Exercise objective >> In the records below, how many lines hold the word "switch"? Give only the number.

** Opening Provided entries block **

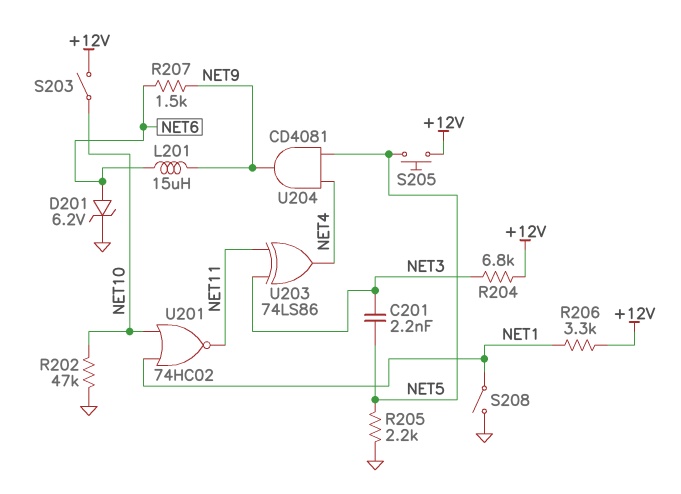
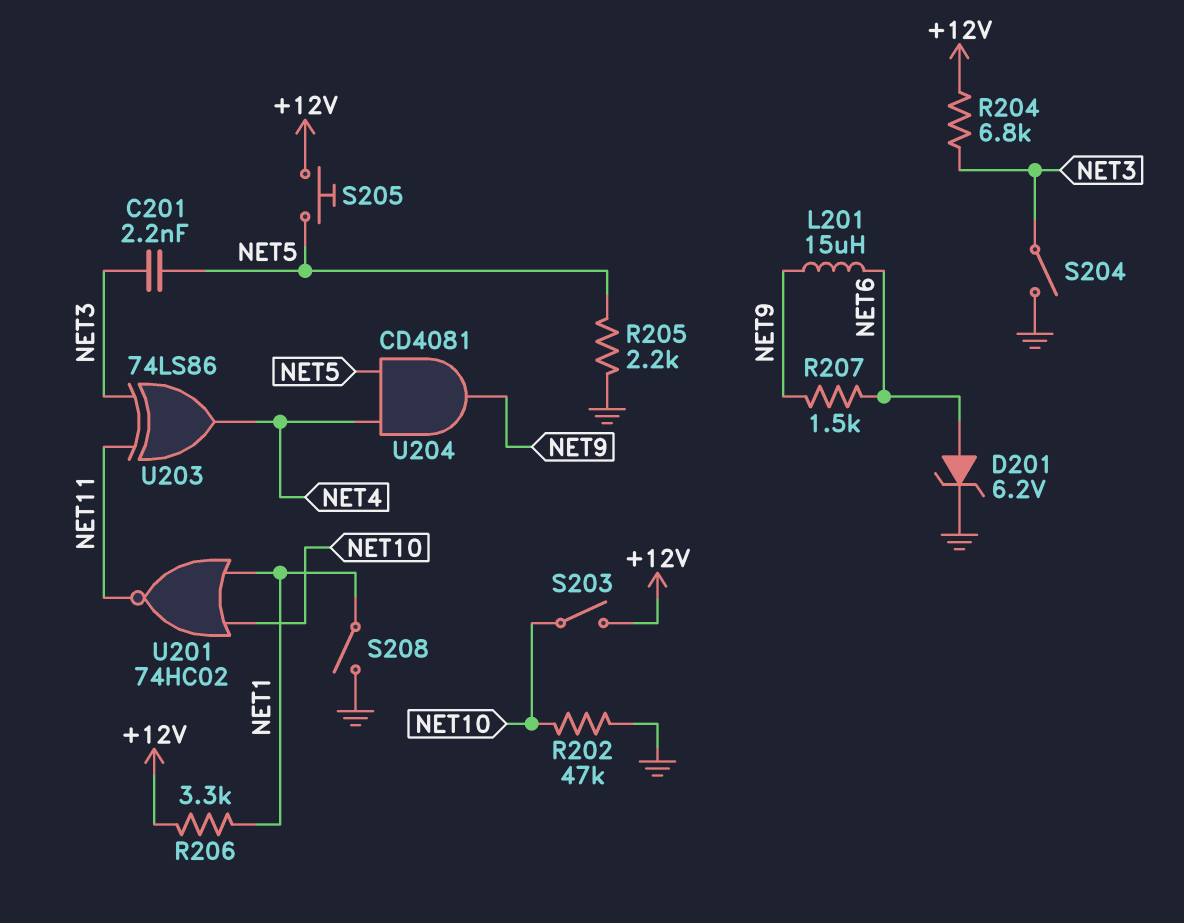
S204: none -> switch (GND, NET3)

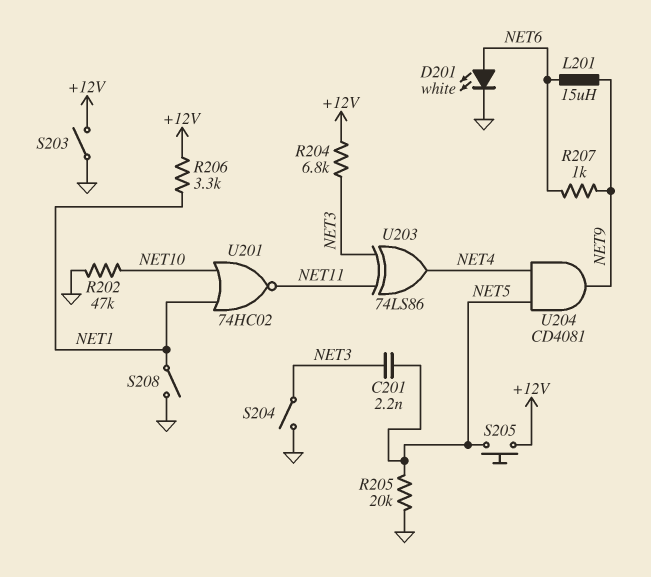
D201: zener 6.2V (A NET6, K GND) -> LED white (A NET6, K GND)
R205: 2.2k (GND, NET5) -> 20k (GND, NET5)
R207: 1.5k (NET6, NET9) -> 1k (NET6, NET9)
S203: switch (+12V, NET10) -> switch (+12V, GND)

** Closing Provided entries block **

Solution >> 2